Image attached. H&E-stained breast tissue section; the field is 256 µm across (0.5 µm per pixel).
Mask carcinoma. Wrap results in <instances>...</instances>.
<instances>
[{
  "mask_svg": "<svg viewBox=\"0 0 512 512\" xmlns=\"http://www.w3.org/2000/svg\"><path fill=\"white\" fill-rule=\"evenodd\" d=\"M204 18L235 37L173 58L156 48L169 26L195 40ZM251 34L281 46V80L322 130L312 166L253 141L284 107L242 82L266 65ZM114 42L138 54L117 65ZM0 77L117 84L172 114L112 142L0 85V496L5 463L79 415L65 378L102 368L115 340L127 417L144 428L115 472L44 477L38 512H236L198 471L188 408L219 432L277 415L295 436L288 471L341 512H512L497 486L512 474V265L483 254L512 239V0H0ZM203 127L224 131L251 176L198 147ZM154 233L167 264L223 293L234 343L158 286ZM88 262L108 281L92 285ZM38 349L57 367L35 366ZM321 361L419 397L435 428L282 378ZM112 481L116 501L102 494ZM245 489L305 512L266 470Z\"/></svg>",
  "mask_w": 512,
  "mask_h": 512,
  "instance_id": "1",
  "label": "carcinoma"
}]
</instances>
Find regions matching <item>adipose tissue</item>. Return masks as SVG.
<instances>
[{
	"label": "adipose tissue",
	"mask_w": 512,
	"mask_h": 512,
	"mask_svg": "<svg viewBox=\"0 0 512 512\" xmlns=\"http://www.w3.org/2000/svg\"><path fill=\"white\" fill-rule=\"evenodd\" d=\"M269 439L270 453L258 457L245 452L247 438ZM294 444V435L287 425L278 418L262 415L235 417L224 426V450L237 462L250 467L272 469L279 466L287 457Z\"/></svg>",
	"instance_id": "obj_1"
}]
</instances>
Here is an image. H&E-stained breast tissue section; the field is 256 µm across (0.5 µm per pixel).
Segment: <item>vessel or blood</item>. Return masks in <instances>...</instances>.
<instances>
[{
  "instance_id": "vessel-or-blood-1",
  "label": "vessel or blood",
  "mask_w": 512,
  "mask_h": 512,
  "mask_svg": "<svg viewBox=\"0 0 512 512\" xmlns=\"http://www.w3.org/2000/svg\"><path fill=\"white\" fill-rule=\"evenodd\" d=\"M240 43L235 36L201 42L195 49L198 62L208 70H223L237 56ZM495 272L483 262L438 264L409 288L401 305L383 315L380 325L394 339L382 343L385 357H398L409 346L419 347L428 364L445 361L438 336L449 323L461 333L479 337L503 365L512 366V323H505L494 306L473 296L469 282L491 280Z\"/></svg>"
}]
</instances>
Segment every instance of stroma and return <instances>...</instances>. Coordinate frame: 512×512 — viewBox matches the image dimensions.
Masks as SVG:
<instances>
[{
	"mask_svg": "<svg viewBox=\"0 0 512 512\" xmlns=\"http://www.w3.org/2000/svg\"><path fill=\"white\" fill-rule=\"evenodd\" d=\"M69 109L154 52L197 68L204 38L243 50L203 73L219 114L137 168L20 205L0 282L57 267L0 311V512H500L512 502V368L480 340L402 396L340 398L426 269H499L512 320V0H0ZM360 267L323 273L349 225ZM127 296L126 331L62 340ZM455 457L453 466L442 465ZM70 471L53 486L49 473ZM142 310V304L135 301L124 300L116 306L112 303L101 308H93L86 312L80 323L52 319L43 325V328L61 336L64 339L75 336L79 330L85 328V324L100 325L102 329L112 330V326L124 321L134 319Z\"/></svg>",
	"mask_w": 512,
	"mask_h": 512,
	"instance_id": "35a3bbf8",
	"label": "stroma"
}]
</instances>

GIVEN REQUEST »
Reproduce all of the material above word for word.

TASK RESULT »
Image attached. H&E-stained breast tissue section; the field is 256 µm across (0.5 µm per pixel).
Mask carcinoma. Wrap results in <instances>...</instances>.
<instances>
[{
  "mask_svg": "<svg viewBox=\"0 0 512 512\" xmlns=\"http://www.w3.org/2000/svg\"><path fill=\"white\" fill-rule=\"evenodd\" d=\"M204 18L235 37L173 58L156 48L169 26L195 40ZM251 34L281 46V80L322 130L312 166L253 141L284 107L242 82L266 65ZM114 42L138 54L117 65ZM0 77L117 84L172 114L112 142L0 85V496L5 463L79 415L65 378L102 368L115 340L127 417L144 428L115 472L44 477L38 512H236L198 471L188 408L219 432L277 415L295 436L288 471L341 512H512L497 486L512 474V265L483 254L512 239V0H0ZM203 127L224 131L251 176L198 147ZM154 233L167 264L223 293L234 343L158 286ZM88 262L108 281L92 285ZM38 349L57 367L35 366ZM321 361L419 397L435 428L282 378ZM112 481L116 501L102 494ZM245 489L305 512L266 470Z\"/></svg>",
  "mask_w": 512,
  "mask_h": 512,
  "instance_id": "1",
  "label": "carcinoma"
}]
</instances>
Find regions matching <item>adipose tissue</item>. Return masks as SVG.
<instances>
[{
	"label": "adipose tissue",
	"mask_w": 512,
	"mask_h": 512,
	"mask_svg": "<svg viewBox=\"0 0 512 512\" xmlns=\"http://www.w3.org/2000/svg\"><path fill=\"white\" fill-rule=\"evenodd\" d=\"M269 439L270 453L258 457L245 452L247 438ZM294 444V435L287 425L278 418L262 415L235 417L224 426V450L237 462L250 467L272 469L279 466L287 457Z\"/></svg>",
	"instance_id": "obj_1"
}]
</instances>
Here is an image. H&E-stained breast tissue section; the field is 256 µm across (0.5 µm per pixel).
Segment: <item>vessel or blood</item>. Return masks in <instances>...</instances>.
<instances>
[{
  "instance_id": "vessel-or-blood-1",
  "label": "vessel or blood",
  "mask_w": 512,
  "mask_h": 512,
  "mask_svg": "<svg viewBox=\"0 0 512 512\" xmlns=\"http://www.w3.org/2000/svg\"><path fill=\"white\" fill-rule=\"evenodd\" d=\"M240 43L235 36L201 42L195 49L198 62L208 70H223L237 56ZM495 272L483 262L438 264L409 288L401 305L383 315L380 325L394 339L382 343L385 357H398L409 346L419 347L428 364L445 361L438 336L449 323L461 333L479 337L503 365L512 366V323H505L494 306L473 296L469 282L491 280Z\"/></svg>"
}]
</instances>
Segment every instance of stroma and return <instances>...</instances>. Coordinate frame: 512×512 — viewBox matches the image dimensions.
Masks as SVG:
<instances>
[{
	"mask_svg": "<svg viewBox=\"0 0 512 512\" xmlns=\"http://www.w3.org/2000/svg\"><path fill=\"white\" fill-rule=\"evenodd\" d=\"M69 109L154 52L197 68L204 38L243 50L203 73L219 114L137 168L20 205L0 282L57 267L0 311V512H500L512 502V368L480 340L402 396L340 398L426 269H499L512 320V0H0ZM360 267L323 273L349 225ZM127 296L126 331L62 340ZM455 457L453 466L442 465ZM70 471L53 486L49 473ZM142 310V304L135 301L124 300L116 306L112 303L101 308H93L86 312L80 323L52 319L43 325V328L61 336L64 339L75 336L79 330L85 328V324L100 325L102 329L112 330V326L124 321L134 319Z\"/></svg>",
	"mask_w": 512,
	"mask_h": 512,
	"instance_id": "35a3bbf8",
	"label": "stroma"
}]
</instances>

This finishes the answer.